▶ _WORK ORDER_:
Restate, word for word, every line of the data.

--

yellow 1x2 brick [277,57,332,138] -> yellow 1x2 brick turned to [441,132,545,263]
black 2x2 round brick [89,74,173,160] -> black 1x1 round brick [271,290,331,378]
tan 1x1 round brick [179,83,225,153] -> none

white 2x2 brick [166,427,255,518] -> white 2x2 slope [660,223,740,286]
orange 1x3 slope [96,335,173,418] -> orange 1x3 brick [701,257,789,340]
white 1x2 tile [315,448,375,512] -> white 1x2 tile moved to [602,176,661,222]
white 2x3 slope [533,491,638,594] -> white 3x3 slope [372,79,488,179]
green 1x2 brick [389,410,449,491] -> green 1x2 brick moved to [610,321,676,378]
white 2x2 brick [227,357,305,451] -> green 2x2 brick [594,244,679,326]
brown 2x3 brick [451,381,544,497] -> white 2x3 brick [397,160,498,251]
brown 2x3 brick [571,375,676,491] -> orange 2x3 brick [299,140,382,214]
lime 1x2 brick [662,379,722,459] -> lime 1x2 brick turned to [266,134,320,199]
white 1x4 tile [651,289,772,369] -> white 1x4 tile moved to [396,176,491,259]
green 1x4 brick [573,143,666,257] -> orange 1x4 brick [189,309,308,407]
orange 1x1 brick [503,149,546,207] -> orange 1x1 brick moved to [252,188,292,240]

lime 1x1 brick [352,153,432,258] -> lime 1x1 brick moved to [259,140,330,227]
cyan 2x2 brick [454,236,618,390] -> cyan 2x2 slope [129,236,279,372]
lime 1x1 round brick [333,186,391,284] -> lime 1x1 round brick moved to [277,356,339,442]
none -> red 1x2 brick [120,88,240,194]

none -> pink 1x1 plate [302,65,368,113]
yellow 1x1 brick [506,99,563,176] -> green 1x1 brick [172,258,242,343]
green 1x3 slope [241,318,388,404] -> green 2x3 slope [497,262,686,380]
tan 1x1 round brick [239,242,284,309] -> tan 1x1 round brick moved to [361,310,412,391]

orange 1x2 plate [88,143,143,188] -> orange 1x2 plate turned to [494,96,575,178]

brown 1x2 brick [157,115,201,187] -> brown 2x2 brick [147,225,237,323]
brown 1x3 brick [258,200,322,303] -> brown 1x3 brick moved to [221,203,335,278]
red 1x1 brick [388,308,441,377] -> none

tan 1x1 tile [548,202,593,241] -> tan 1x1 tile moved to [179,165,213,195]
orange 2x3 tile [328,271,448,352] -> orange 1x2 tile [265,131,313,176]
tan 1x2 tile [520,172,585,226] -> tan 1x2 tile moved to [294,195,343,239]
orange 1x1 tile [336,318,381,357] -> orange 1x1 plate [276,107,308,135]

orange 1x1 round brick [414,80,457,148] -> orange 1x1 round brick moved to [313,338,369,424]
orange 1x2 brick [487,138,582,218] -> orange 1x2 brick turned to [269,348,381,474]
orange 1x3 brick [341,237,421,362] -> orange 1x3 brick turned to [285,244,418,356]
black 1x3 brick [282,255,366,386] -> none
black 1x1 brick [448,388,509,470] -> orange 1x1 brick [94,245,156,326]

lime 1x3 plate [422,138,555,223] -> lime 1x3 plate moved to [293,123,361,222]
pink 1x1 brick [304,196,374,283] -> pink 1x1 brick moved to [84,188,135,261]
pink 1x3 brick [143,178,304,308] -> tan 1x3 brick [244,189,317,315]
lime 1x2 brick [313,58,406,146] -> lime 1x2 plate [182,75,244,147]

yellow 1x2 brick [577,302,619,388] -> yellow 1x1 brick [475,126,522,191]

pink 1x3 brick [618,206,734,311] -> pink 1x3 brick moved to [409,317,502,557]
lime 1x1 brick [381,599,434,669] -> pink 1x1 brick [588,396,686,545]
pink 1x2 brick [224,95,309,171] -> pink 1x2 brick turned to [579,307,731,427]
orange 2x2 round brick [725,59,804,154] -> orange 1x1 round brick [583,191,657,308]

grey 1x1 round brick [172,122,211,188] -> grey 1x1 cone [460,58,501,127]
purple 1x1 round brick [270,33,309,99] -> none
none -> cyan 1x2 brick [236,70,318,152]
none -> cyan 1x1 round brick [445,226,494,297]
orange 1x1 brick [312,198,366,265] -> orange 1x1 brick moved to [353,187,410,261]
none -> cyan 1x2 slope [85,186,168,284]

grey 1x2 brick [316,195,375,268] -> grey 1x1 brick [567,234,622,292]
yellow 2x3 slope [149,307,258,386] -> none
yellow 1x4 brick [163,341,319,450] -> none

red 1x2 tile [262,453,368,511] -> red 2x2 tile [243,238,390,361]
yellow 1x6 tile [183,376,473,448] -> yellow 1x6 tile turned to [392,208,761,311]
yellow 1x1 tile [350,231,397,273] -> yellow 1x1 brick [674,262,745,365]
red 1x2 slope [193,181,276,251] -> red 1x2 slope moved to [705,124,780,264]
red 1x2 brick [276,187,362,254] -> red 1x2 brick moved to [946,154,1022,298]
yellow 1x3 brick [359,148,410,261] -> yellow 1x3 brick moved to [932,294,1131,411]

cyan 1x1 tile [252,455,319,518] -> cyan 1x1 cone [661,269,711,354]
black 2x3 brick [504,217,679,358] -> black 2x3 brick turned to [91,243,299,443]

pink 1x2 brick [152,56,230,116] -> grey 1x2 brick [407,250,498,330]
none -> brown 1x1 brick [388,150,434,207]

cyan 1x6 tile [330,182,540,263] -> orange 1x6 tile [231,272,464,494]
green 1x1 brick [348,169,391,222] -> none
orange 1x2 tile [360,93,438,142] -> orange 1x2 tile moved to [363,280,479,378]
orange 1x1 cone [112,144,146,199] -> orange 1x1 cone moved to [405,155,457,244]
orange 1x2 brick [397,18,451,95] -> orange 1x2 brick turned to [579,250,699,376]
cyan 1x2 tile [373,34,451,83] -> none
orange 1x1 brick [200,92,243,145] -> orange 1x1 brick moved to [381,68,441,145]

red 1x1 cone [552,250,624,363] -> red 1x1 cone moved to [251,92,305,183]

--

▶ _THE ANSWER_:
yellow 1x2 brick [277,57,332,138] -> yellow 1x2 brick turned to [441,132,545,263]
black 2x2 round brick [89,74,173,160] -> black 1x1 round brick [271,290,331,378]
tan 1x1 round brick [179,83,225,153] -> none

white 2x2 brick [166,427,255,518] -> white 2x2 slope [660,223,740,286]
orange 1x3 slope [96,335,173,418] -> orange 1x3 brick [701,257,789,340]
white 1x2 tile [315,448,375,512] -> white 1x2 tile moved to [602,176,661,222]
white 2x3 slope [533,491,638,594] -> white 3x3 slope [372,79,488,179]
green 1x2 brick [389,410,449,491] -> green 1x2 brick moved to [610,321,676,378]
white 2x2 brick [227,357,305,451] -> green 2x2 brick [594,244,679,326]
brown 2x3 brick [451,381,544,497] -> white 2x3 brick [397,160,498,251]
brown 2x3 brick [571,375,676,491] -> orange 2x3 brick [299,140,382,214]
lime 1x2 brick [662,379,722,459] -> lime 1x2 brick turned to [266,134,320,199]
white 1x4 tile [651,289,772,369] -> white 1x4 tile moved to [396,176,491,259]
green 1x4 brick [573,143,666,257] -> orange 1x4 brick [189,309,308,407]
orange 1x1 brick [503,149,546,207] -> orange 1x1 brick moved to [252,188,292,240]

lime 1x1 brick [352,153,432,258] -> lime 1x1 brick moved to [259,140,330,227]
cyan 2x2 brick [454,236,618,390] -> cyan 2x2 slope [129,236,279,372]
lime 1x1 round brick [333,186,391,284] -> lime 1x1 round brick moved to [277,356,339,442]
none -> red 1x2 brick [120,88,240,194]

none -> pink 1x1 plate [302,65,368,113]
yellow 1x1 brick [506,99,563,176] -> green 1x1 brick [172,258,242,343]
green 1x3 slope [241,318,388,404] -> green 2x3 slope [497,262,686,380]
tan 1x1 round brick [239,242,284,309] -> tan 1x1 round brick moved to [361,310,412,391]

orange 1x2 plate [88,143,143,188] -> orange 1x2 plate turned to [494,96,575,178]

brown 1x2 brick [157,115,201,187] -> brown 2x2 brick [147,225,237,323]
brown 1x3 brick [258,200,322,303] -> brown 1x3 brick moved to [221,203,335,278]
red 1x1 brick [388,308,441,377] -> none

tan 1x1 tile [548,202,593,241] -> tan 1x1 tile moved to [179,165,213,195]
orange 2x3 tile [328,271,448,352] -> orange 1x2 tile [265,131,313,176]
tan 1x2 tile [520,172,585,226] -> tan 1x2 tile moved to [294,195,343,239]
orange 1x1 tile [336,318,381,357] -> orange 1x1 plate [276,107,308,135]

orange 1x1 round brick [414,80,457,148] -> orange 1x1 round brick moved to [313,338,369,424]
orange 1x2 brick [487,138,582,218] -> orange 1x2 brick turned to [269,348,381,474]
orange 1x3 brick [341,237,421,362] -> orange 1x3 brick turned to [285,244,418,356]
black 1x3 brick [282,255,366,386] -> none
black 1x1 brick [448,388,509,470] -> orange 1x1 brick [94,245,156,326]

lime 1x3 plate [422,138,555,223] -> lime 1x3 plate moved to [293,123,361,222]
pink 1x1 brick [304,196,374,283] -> pink 1x1 brick moved to [84,188,135,261]
pink 1x3 brick [143,178,304,308] -> tan 1x3 brick [244,189,317,315]
lime 1x2 brick [313,58,406,146] -> lime 1x2 plate [182,75,244,147]

yellow 1x2 brick [577,302,619,388] -> yellow 1x1 brick [475,126,522,191]

pink 1x3 brick [618,206,734,311] -> pink 1x3 brick moved to [409,317,502,557]
lime 1x1 brick [381,599,434,669] -> pink 1x1 brick [588,396,686,545]
pink 1x2 brick [224,95,309,171] -> pink 1x2 brick turned to [579,307,731,427]
orange 2x2 round brick [725,59,804,154] -> orange 1x1 round brick [583,191,657,308]

grey 1x1 round brick [172,122,211,188] -> grey 1x1 cone [460,58,501,127]
purple 1x1 round brick [270,33,309,99] -> none
none -> cyan 1x2 brick [236,70,318,152]
none -> cyan 1x1 round brick [445,226,494,297]
orange 1x1 brick [312,198,366,265] -> orange 1x1 brick moved to [353,187,410,261]
none -> cyan 1x2 slope [85,186,168,284]

grey 1x2 brick [316,195,375,268] -> grey 1x1 brick [567,234,622,292]
yellow 2x3 slope [149,307,258,386] -> none
yellow 1x4 brick [163,341,319,450] -> none

red 1x2 tile [262,453,368,511] -> red 2x2 tile [243,238,390,361]
yellow 1x6 tile [183,376,473,448] -> yellow 1x6 tile turned to [392,208,761,311]
yellow 1x1 tile [350,231,397,273] -> yellow 1x1 brick [674,262,745,365]
red 1x2 slope [193,181,276,251] -> red 1x2 slope moved to [705,124,780,264]
red 1x2 brick [276,187,362,254] -> red 1x2 brick moved to [946,154,1022,298]
yellow 1x3 brick [359,148,410,261] -> yellow 1x3 brick moved to [932,294,1131,411]

cyan 1x1 tile [252,455,319,518] -> cyan 1x1 cone [661,269,711,354]
black 2x3 brick [504,217,679,358] -> black 2x3 brick turned to [91,243,299,443]

pink 1x2 brick [152,56,230,116] -> grey 1x2 brick [407,250,498,330]
none -> brown 1x1 brick [388,150,434,207]

cyan 1x6 tile [330,182,540,263] -> orange 1x6 tile [231,272,464,494]
green 1x1 brick [348,169,391,222] -> none
orange 1x2 tile [360,93,438,142] -> orange 1x2 tile moved to [363,280,479,378]
orange 1x1 cone [112,144,146,199] -> orange 1x1 cone moved to [405,155,457,244]
orange 1x2 brick [397,18,451,95] -> orange 1x2 brick turned to [579,250,699,376]
cyan 1x2 tile [373,34,451,83] -> none
orange 1x1 brick [200,92,243,145] -> orange 1x1 brick moved to [381,68,441,145]

red 1x1 cone [552,250,624,363] -> red 1x1 cone moved to [251,92,305,183]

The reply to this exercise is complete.